No pictures belong in the copy. Reproduce exactly the lines beginning at the line containing "orange spray bottle: 3 -> 4" and continuing to the end of the entries below.

····················

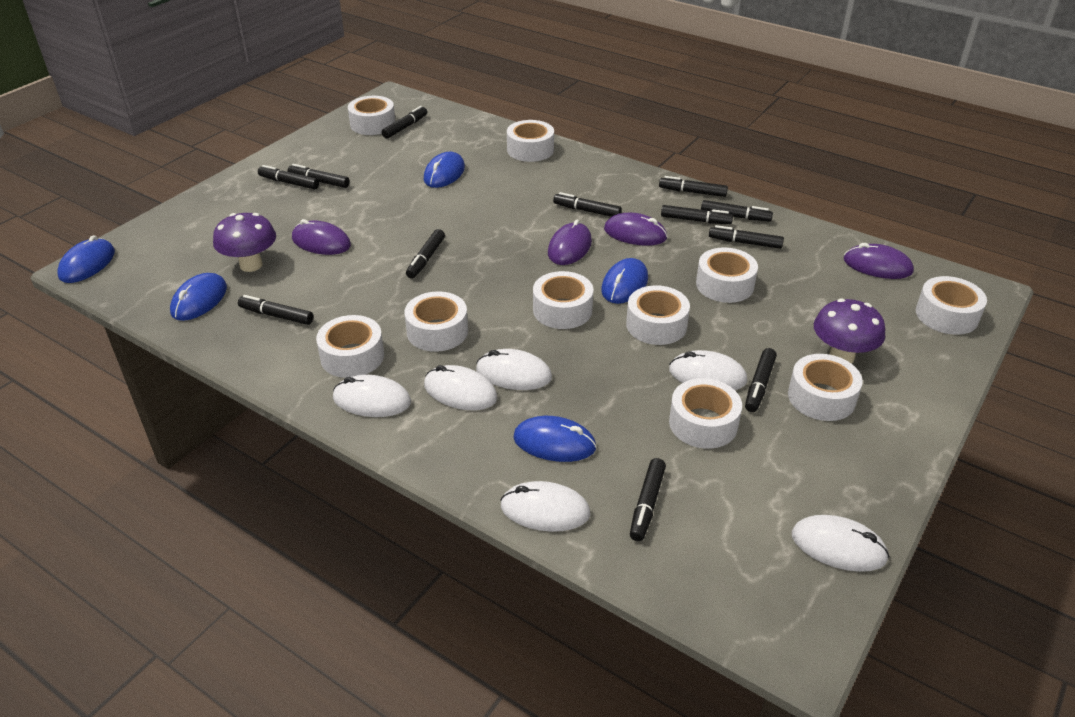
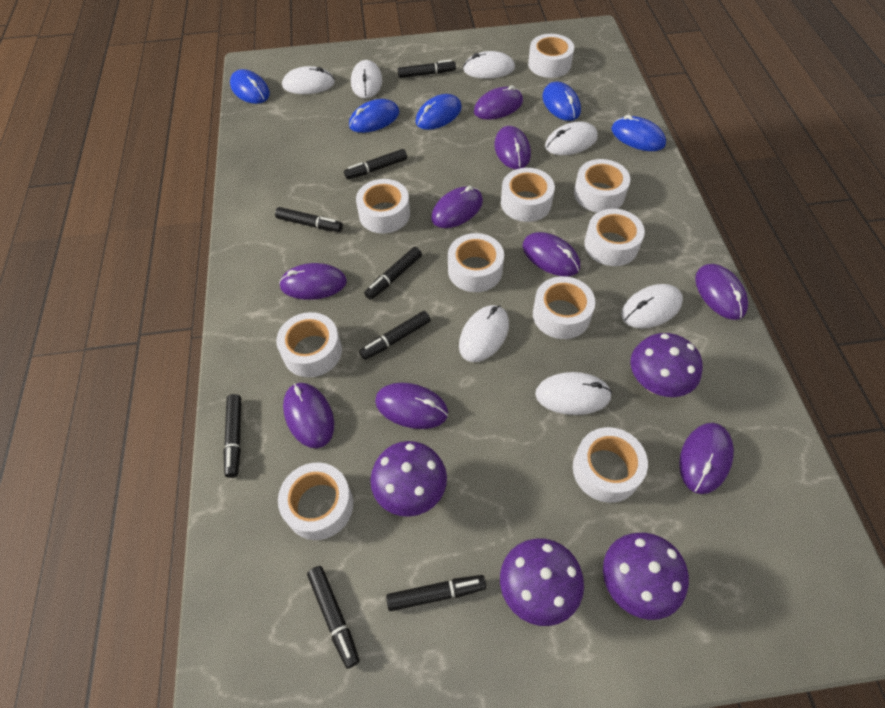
black marker: 12 -> 8
purple mouse: 4 -> 9
purple mushroom: 2 -> 4
white mouse: 6 -> 7

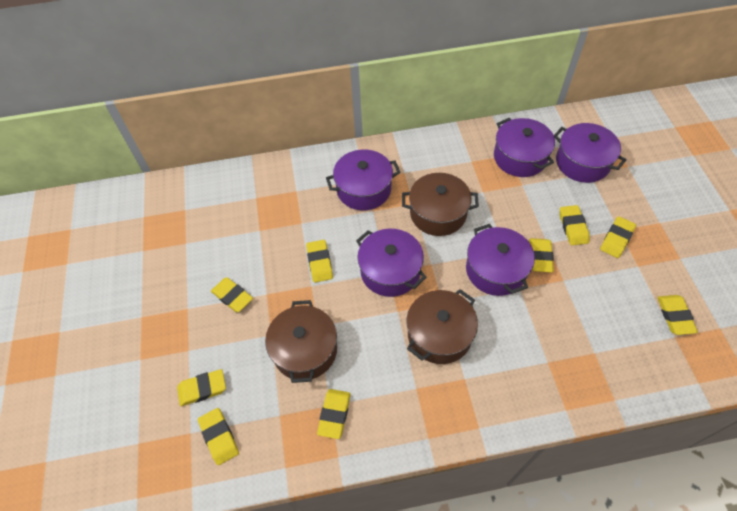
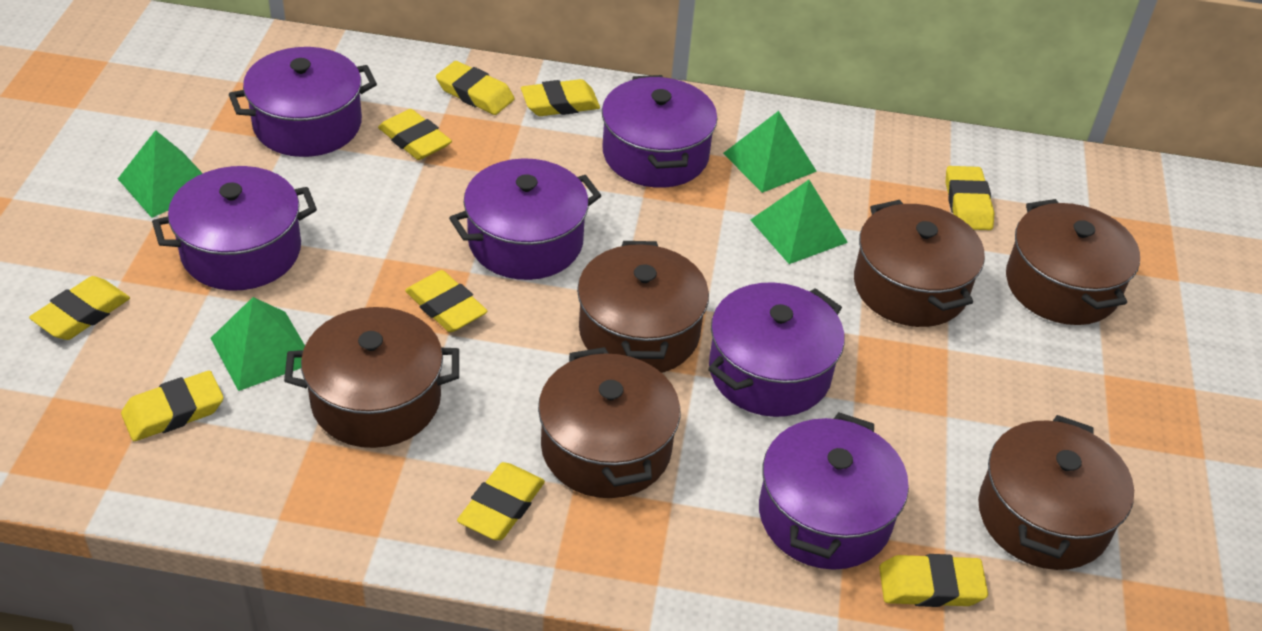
brown pot: 3 -> 6
green pyramid: 0 -> 4
purple pot: 5 -> 6

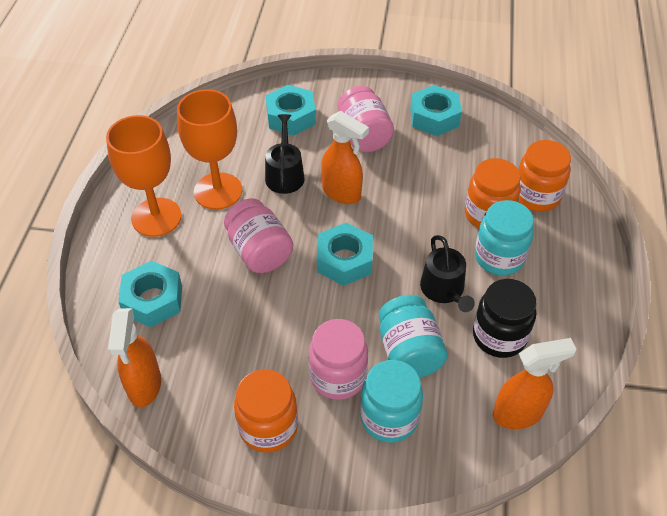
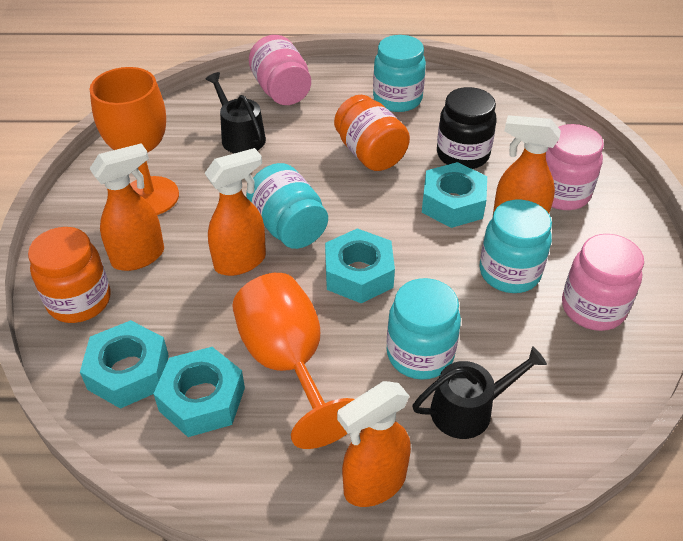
orange jar: 3 -> 2
orange spray bottle: 3 -> 4
turquoise jar: 3 -> 4

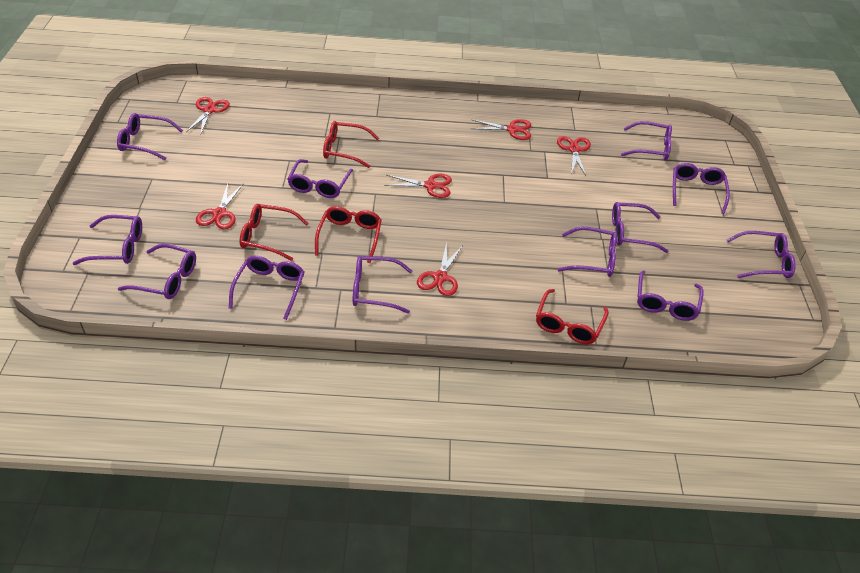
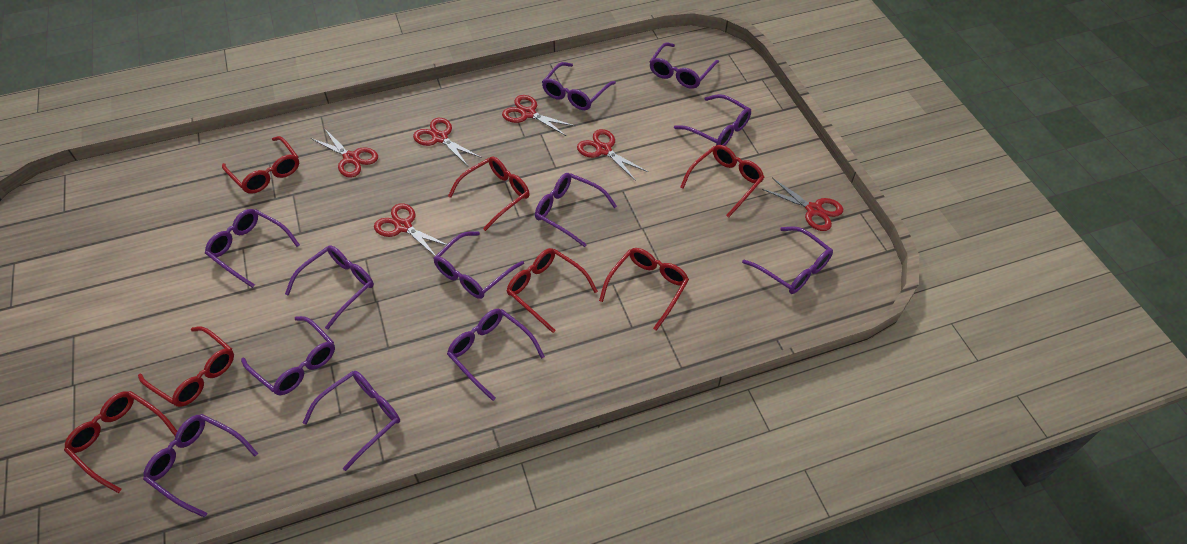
red glasses: 4 -> 7

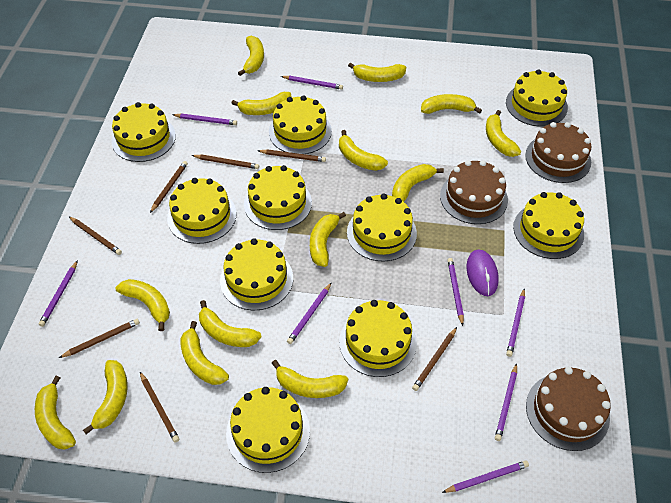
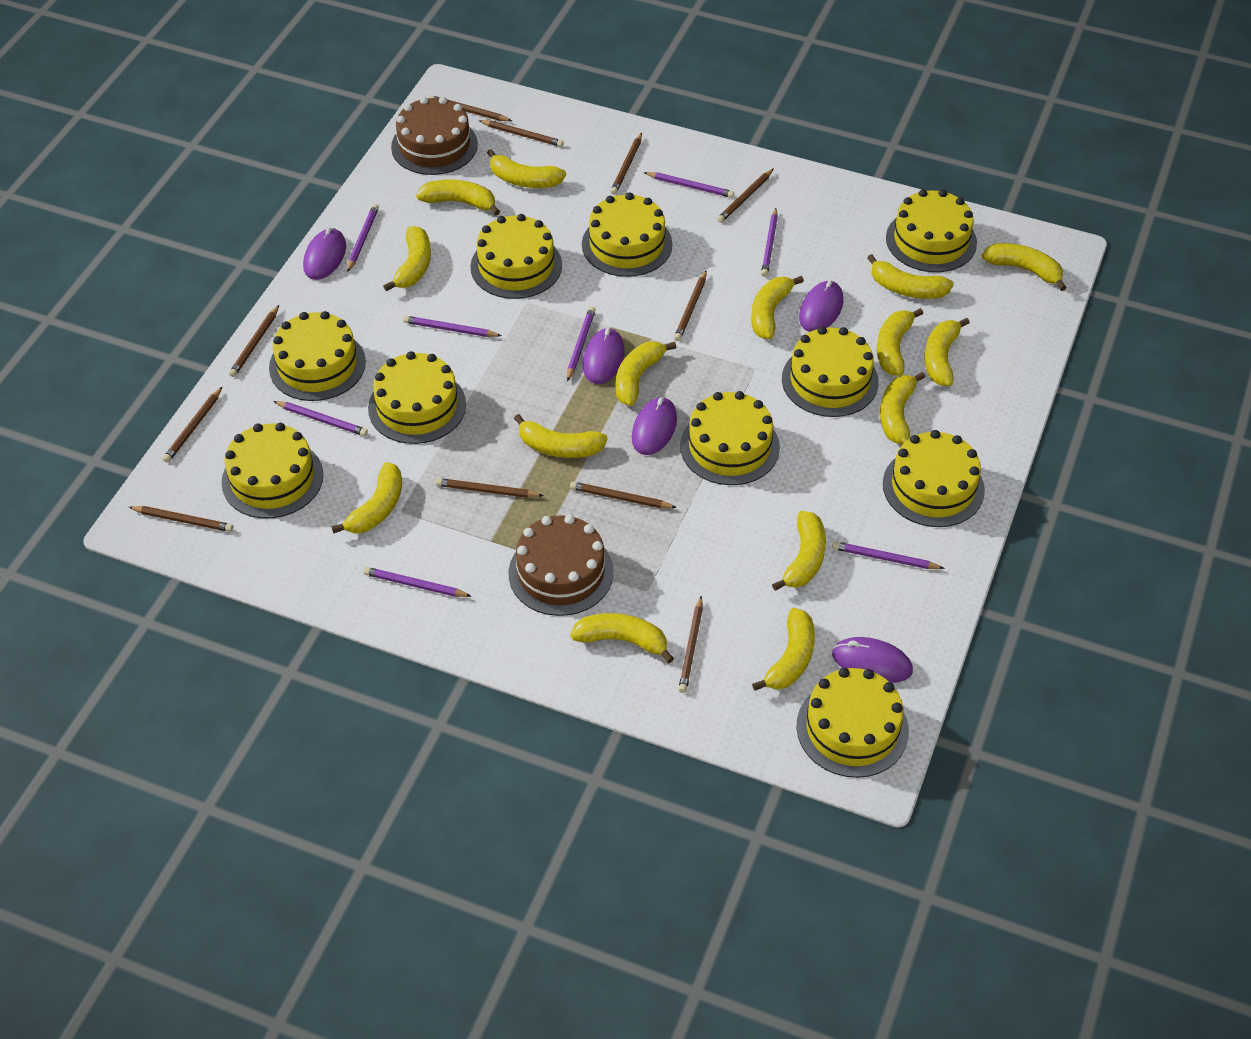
brown cake: 3 -> 2
brown pencil: 7 -> 11
purple mouse: 1 -> 5
yellow banana: 14 -> 15

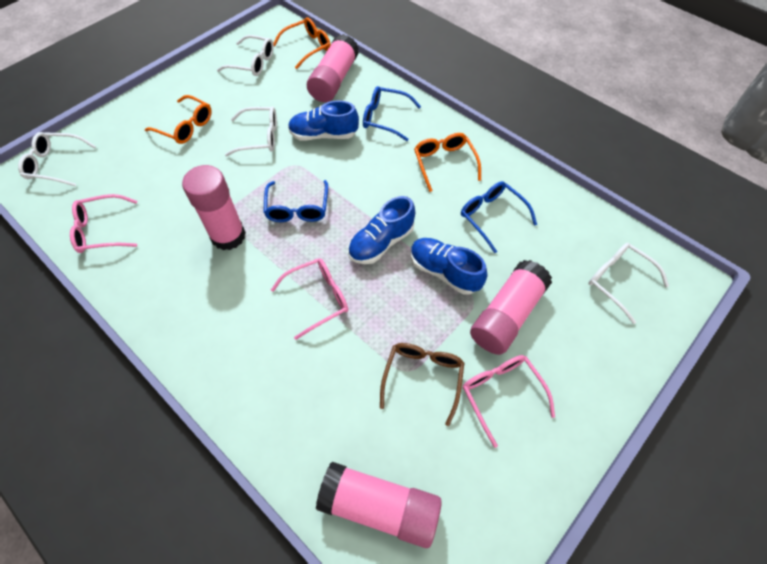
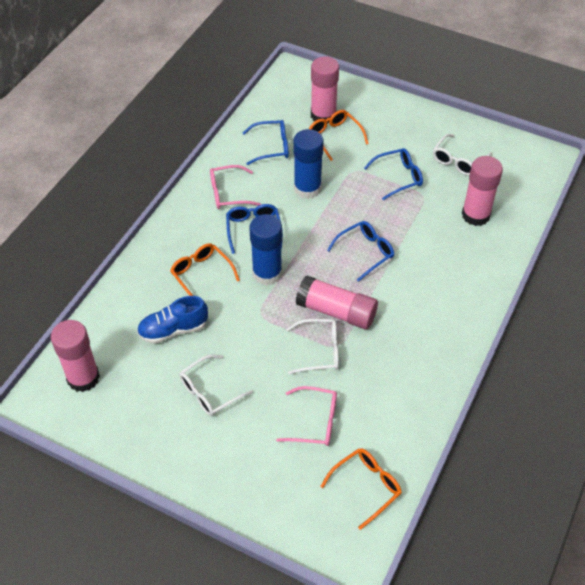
blue glasses: 3 -> 4
blue glue stick: 0 -> 2
blue shoe: 3 -> 1
brown glasses: 1 -> 0
pink glasses: 3 -> 2
white glasses: 4 -> 3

····················

→ Answer:
orange spray bottle: 3 -> 4
turquoise jar: 3 -> 4

red glasses: 4 -> 7

brown cake: 3 -> 2
brown pencil: 7 -> 11
purple mouse: 1 -> 5
yellow banana: 14 -> 15

blue glasses: 3 -> 4
blue glue stick: 0 -> 2
blue shoe: 3 -> 1
brown glasses: 1 -> 0
pink glasses: 3 -> 2
white glasses: 4 -> 3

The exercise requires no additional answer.